WHAT IS BEING ASKED: Find the word "triangle" below. Copy each line that has it.

[Opening INPUT DATA section]

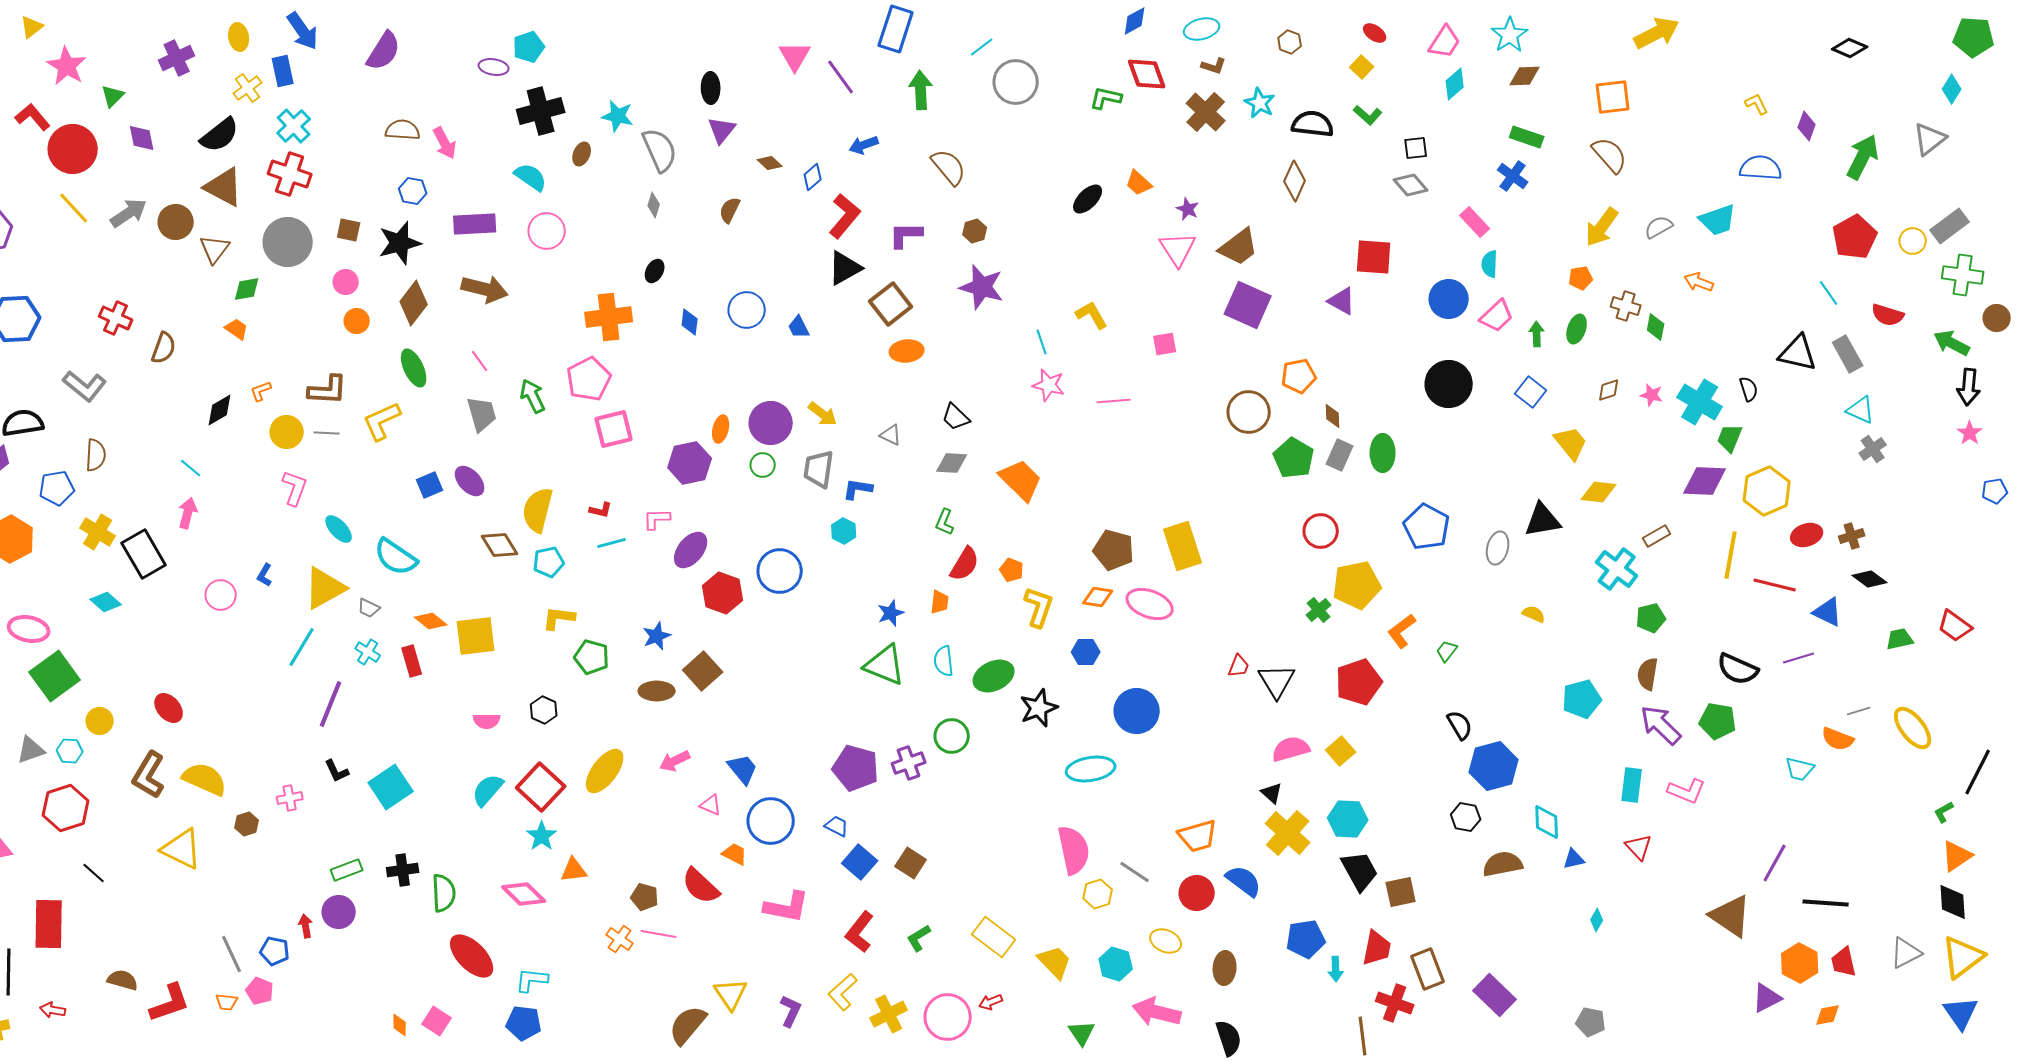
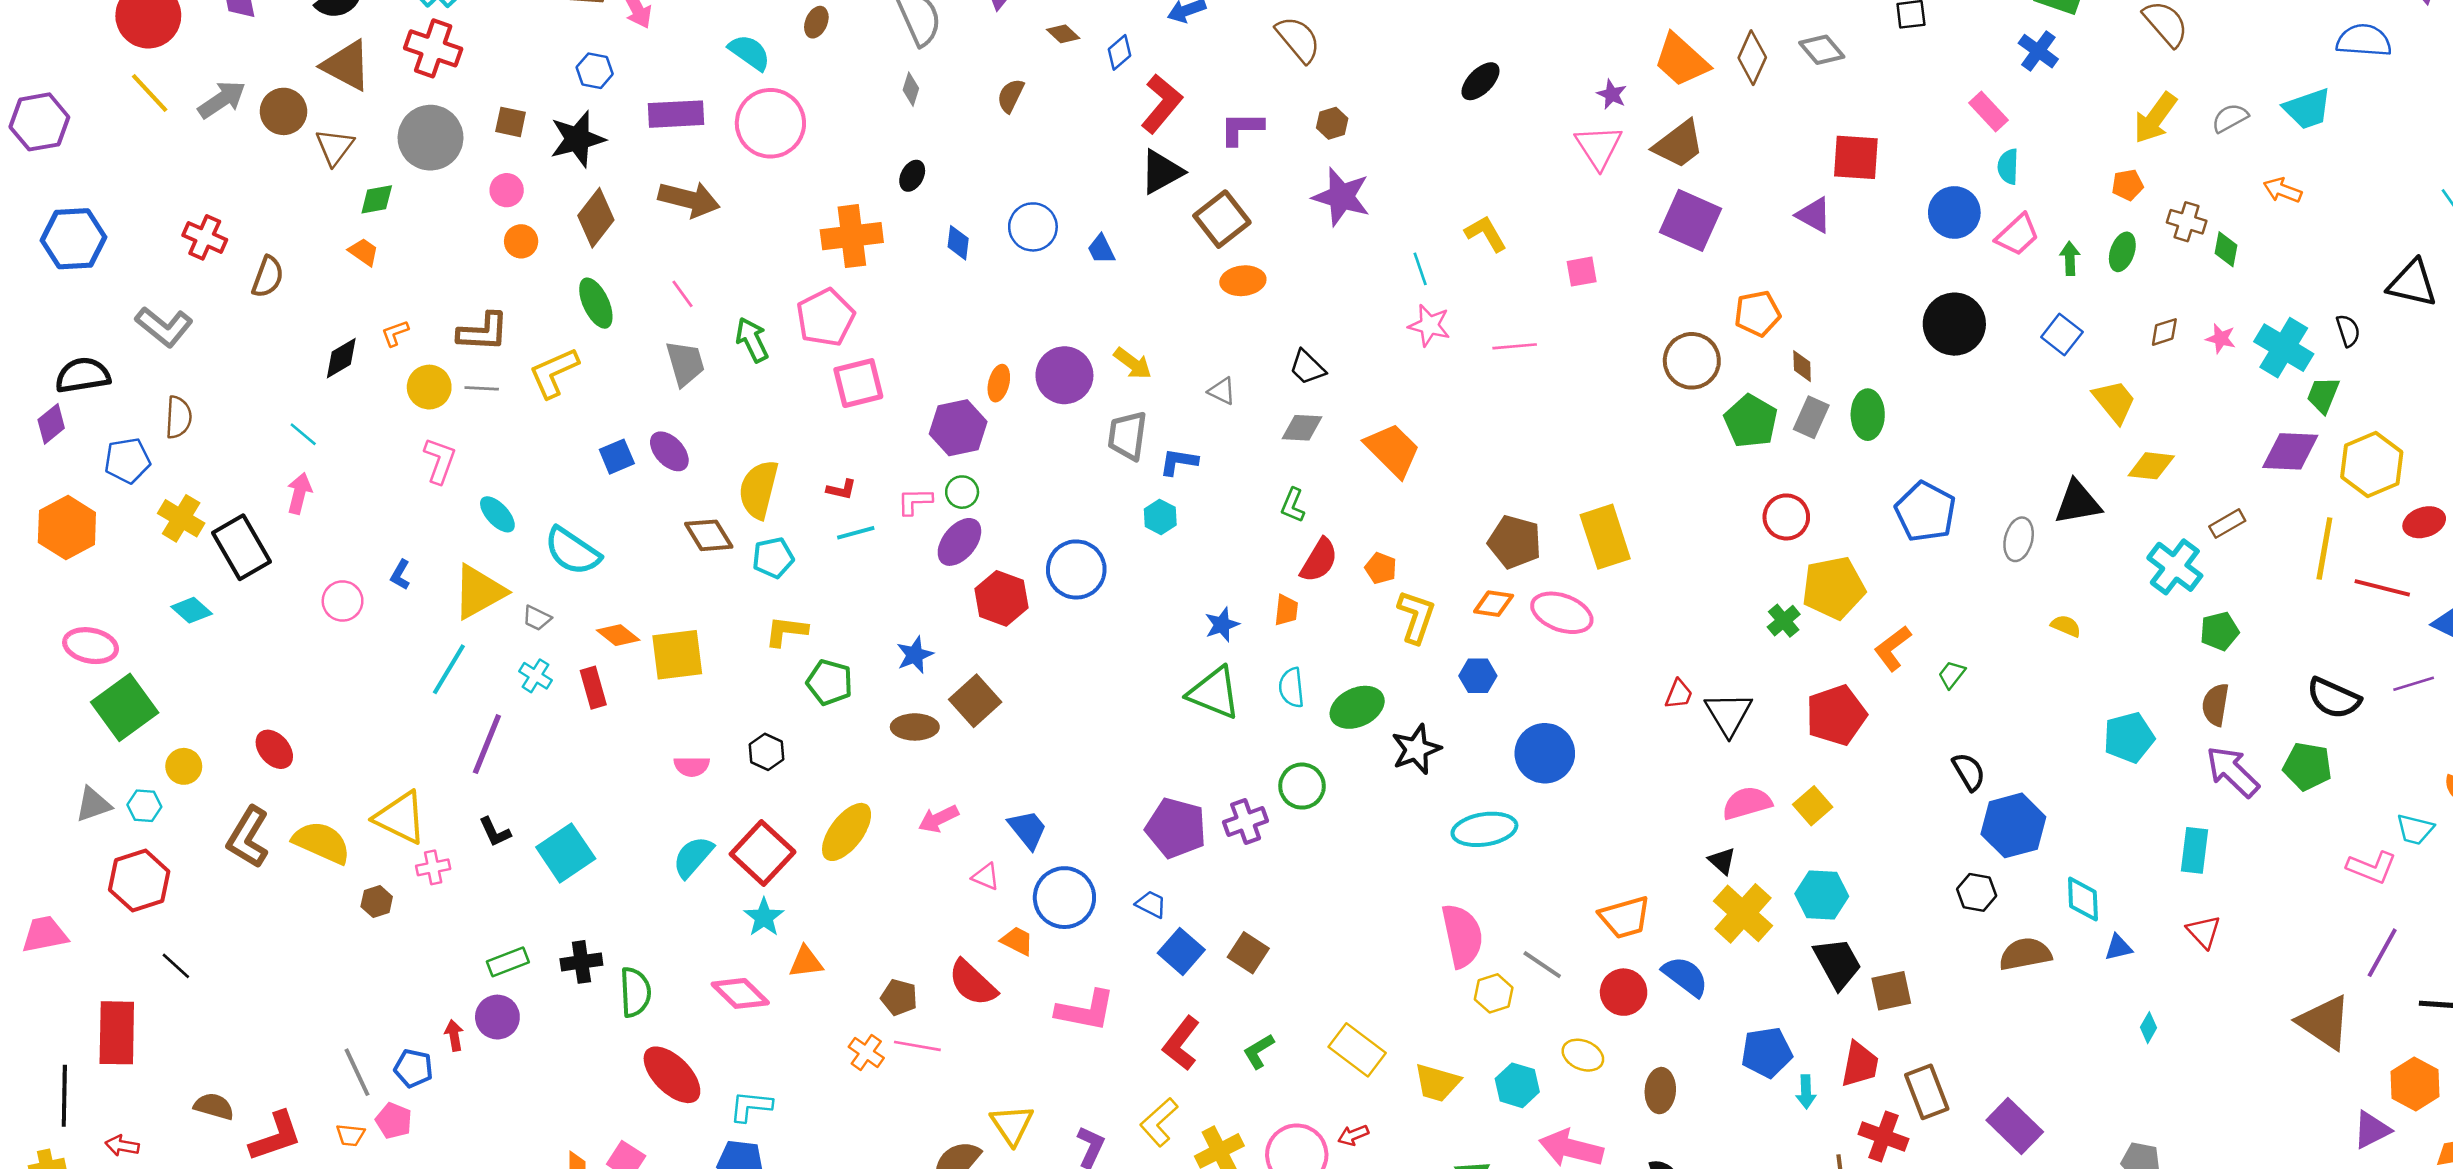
orange trapezoid: (1139, 183) -> (1681, 60), moved, size x1.6
gray diamond: (1411, 185) -> (1822, 50), moved
pink circle: (547, 231) -> (770, 123), size x1.4
green circle: (763, 465) -> (962, 492), moved
pink L-shape: (1687, 791) -> (2372, 867), moved
yellow triangle: (182, 849) -> (400, 818), moved
yellow trapezoid: (1055, 962) -> (1437, 1083), turned 150

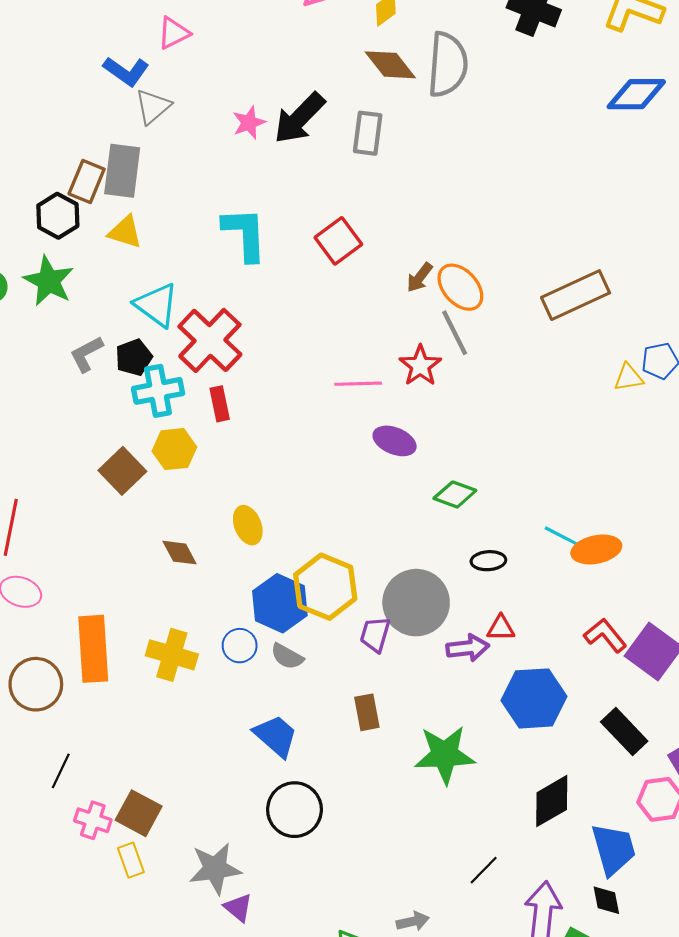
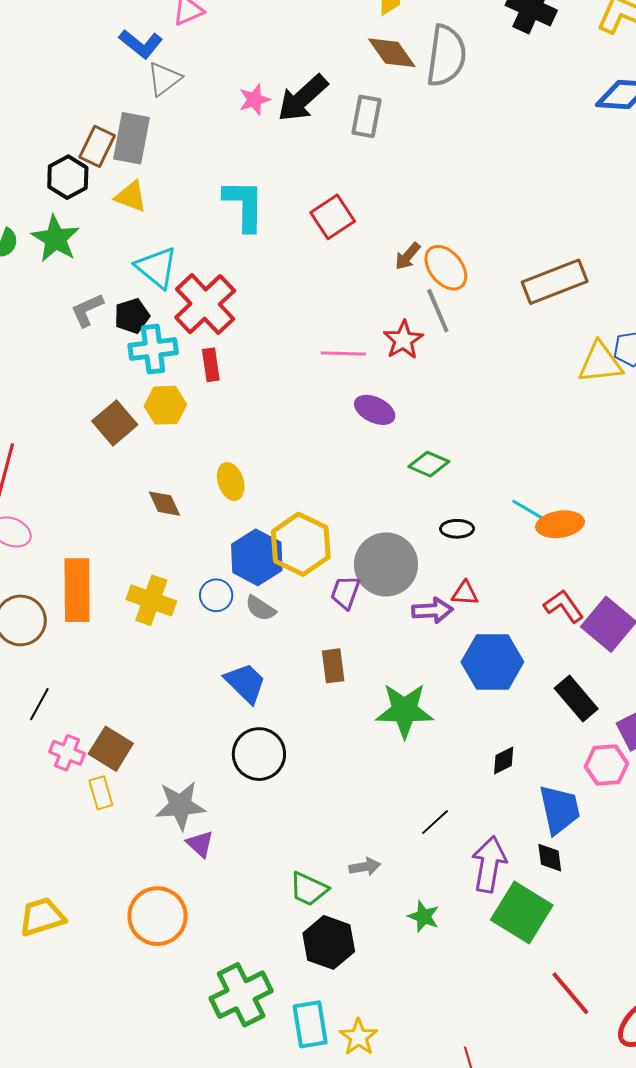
yellow triangle: (629, 377) -> (600, 363), size x1.6
black diamond: (552, 801) -> (504, 760), size x0.6

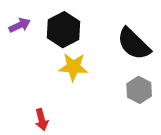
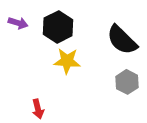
purple arrow: (20, 25) -> (18, 23), turned 42

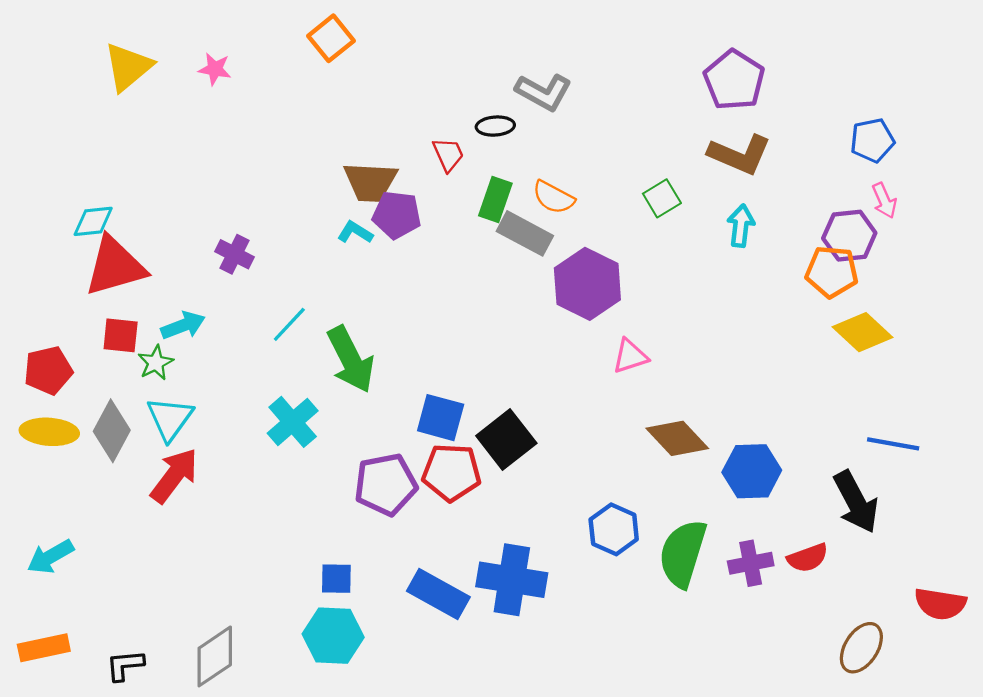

[Closing INPUT DATA section]

TASK ANSWER:
yellow triangle: (182, 849) -> (400, 818), moved
yellow triangle: (629, 377) -> (600, 363), size x1.6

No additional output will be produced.